Collection entries:
#####
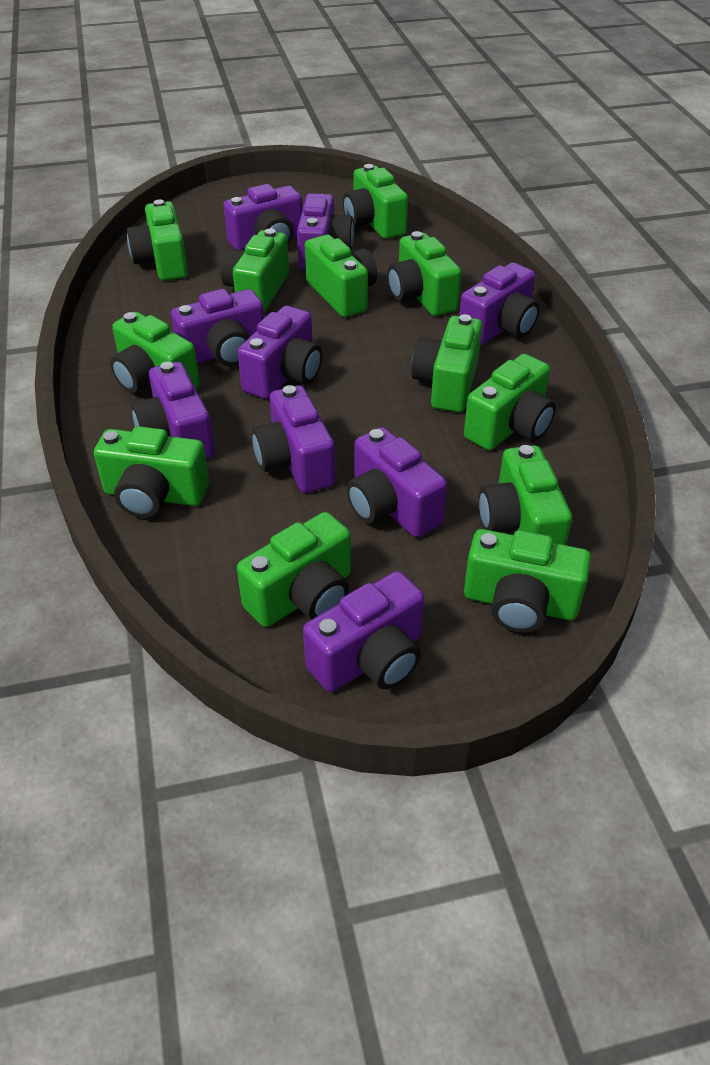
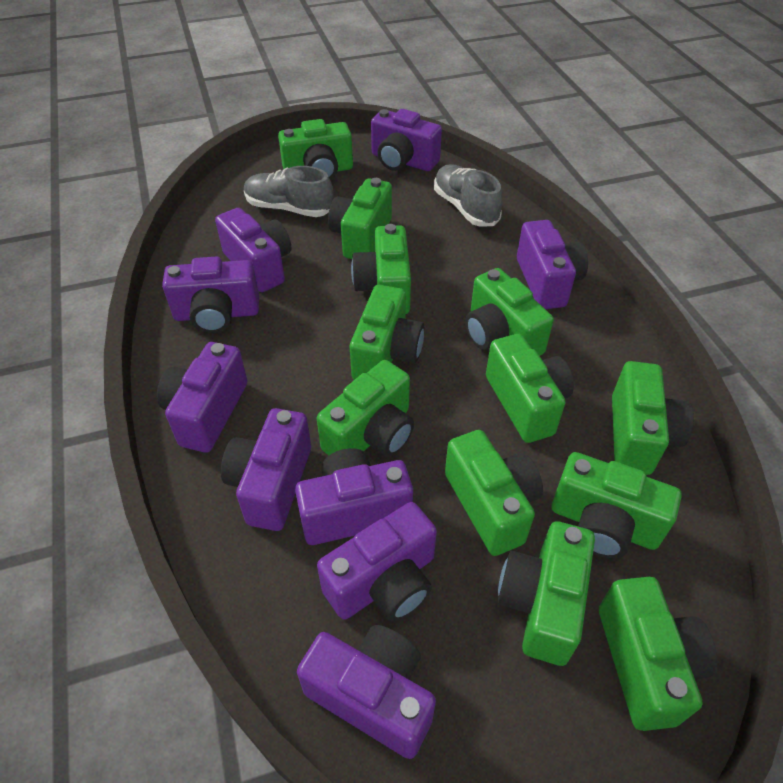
grey shoe: 0 -> 2

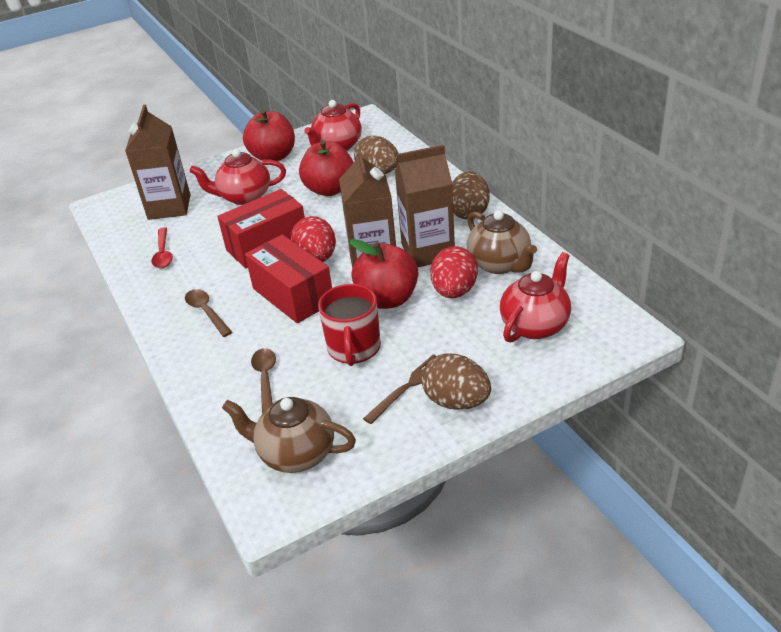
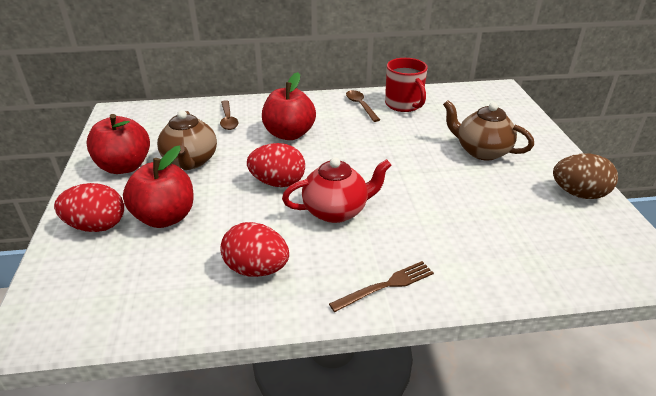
brown carton: 3 -> 0
brown egg: 3 -> 1
red box: 2 -> 0
red egg: 2 -> 3
red spoon: 1 -> 0
red teapot: 3 -> 1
#####
No pictures go in the copy. Set down all the data exactly.

**Answer box:**
grey shoe: 0 -> 2

brown carton: 3 -> 0
brown egg: 3 -> 1
red box: 2 -> 0
red egg: 2 -> 3
red spoon: 1 -> 0
red teapot: 3 -> 1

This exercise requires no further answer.